**Exercise brief**
Repeat each record word for word.

-------- Task data --------

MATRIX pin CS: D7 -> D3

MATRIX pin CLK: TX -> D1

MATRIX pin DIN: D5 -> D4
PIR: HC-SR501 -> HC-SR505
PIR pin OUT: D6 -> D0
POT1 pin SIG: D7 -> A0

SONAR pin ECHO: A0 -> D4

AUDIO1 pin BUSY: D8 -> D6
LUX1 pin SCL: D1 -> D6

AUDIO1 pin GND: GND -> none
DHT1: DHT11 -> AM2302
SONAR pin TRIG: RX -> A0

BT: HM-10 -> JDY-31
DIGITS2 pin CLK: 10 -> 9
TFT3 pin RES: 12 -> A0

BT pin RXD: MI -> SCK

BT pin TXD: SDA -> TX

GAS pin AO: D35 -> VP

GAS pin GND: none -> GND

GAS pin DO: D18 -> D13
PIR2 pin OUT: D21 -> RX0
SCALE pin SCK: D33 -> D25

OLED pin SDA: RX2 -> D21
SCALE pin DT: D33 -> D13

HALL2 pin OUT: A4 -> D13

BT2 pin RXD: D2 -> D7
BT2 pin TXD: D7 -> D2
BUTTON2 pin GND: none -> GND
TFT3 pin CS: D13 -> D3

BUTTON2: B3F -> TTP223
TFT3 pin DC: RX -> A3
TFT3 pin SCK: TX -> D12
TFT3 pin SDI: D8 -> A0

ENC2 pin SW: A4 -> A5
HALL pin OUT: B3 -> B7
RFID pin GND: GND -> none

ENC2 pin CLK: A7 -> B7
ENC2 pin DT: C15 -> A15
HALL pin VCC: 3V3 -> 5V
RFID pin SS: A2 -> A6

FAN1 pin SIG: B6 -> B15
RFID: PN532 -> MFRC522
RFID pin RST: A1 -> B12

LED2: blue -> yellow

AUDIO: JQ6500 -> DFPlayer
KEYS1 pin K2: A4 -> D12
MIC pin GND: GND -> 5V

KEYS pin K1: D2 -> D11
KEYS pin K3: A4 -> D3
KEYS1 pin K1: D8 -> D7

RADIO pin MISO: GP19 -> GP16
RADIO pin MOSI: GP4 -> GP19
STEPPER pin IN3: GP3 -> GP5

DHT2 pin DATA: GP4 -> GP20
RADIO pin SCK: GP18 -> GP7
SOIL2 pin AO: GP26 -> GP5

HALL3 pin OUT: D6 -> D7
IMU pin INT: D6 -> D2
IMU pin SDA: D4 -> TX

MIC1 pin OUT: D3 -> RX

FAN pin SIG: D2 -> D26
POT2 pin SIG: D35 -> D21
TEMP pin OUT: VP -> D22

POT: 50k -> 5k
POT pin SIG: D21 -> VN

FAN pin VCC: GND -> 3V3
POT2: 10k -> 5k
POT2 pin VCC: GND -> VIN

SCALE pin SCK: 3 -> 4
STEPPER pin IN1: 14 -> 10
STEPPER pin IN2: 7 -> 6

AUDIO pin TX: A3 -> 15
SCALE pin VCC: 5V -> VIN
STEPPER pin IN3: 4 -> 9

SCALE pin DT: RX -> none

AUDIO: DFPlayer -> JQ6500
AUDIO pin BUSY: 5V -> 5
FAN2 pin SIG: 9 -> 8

--------

**Exercise response**
MATRIX pin CS: D7 -> D3

MATRIX pin CLK: TX -> D1

MATRIX pin DIN: D5 -> D4
PIR: HC-SR501 -> HC-SR505
PIR pin OUT: D6 -> D0
POT1 pin SIG: D7 -> A0

SONAR pin ECHO: A0 -> D4

AUDIO1 pin BUSY: D8 -> D6
LUX1 pin SCL: D1 -> D6

AUDIO1 pin GND: GND -> none
DHT1: DHT11 -> AM2302
SONAR pin TRIG: RX -> A0

BT: HM-10 -> JDY-31
DIGITS2 pin CLK: 10 -> 9
TFT3 pin RES: 12 -> A0

BT pin RXD: MI -> SCK

BT pin TXD: SDA -> TX

GAS pin AO: D35 -> VP

GAS pin GND: none -> GND

GAS pin DO: D18 -> D13
PIR2 pin OUT: D21 -> RX0
SCALE pin SCK: D33 -> D25

OLED pin SDA: RX2 -> D21
SCALE pin DT: D33 -> D13

HALL2 pin OUT: A4 -> D13

BT2 pin RXD: D2 -> D7
BT2 pin TXD: D7 -> D2
BUTTON2 pin GND: none -> GND
TFT3 pin CS: D13 -> D3

BUTTON2: B3F -> TTP223
TFT3 pin DC: RX -> A3
TFT3 pin SCK: TX -> D12
TFT3 pin SDI: D8 -> A0

ENC2 pin SW: A4 -> A5
HALL pin OUT: B3 -> B7
RFID pin GND: GND -> none

ENC2 pin CLK: A7 -> B7
ENC2 pin DT: C15 -> A15
HALL pin VCC: 3V3 -> 5V
RFID pin SS: A2 -> A6

FAN1 pin SIG: B6 -> B15
RFID: PN532 -> MFRC522
RFID pin RST: A1 -> B12

LED2: blue -> yellow

AUDIO: JQ6500 -> DFPlayer
KEYS1 pin K2: A4 -> D12
MIC pin GND: GND -> 5V

KEYS pin K1: D2 -> D11
KEYS pin K3: A4 -> D3
KEYS1 pin K1: D8 -> D7

RADIO pin MISO: GP19 -> GP16
RADIO pin MOSI: GP4 -> GP19
STEPPER pin IN3: GP3 -> GP5

DHT2 pin DATA: GP4 -> GP20
RADIO pin SCK: GP18 -> GP7
SOIL2 pin AO: GP26 -> GP5

HALL3 pin OUT: D6 -> D7
IMU pin INT: D6 -> D2
IMU pin SDA: D4 -> TX

MIC1 pin OUT: D3 -> RX

FAN pin SIG: D2 -> D26
POT2 pin SIG: D35 -> D21
TEMP pin OUT: VP -> D22

POT: 50k -> 5k
POT pin SIG: D21 -> VN

FAN pin VCC: GND -> 3V3
POT2: 10k -> 5k
POT2 pin VCC: GND -> VIN

SCALE pin SCK: 3 -> 4
STEPPER pin IN1: 14 -> 10
STEPPER pin IN2: 7 -> 6

AUDIO pin TX: A3 -> 15
SCALE pin VCC: 5V -> VIN
STEPPER pin IN3: 4 -> 9

SCALE pin DT: RX -> none

AUDIO: DFPlayer -> JQ6500
AUDIO pin BUSY: 5V -> 5
FAN2 pin SIG: 9 -> 8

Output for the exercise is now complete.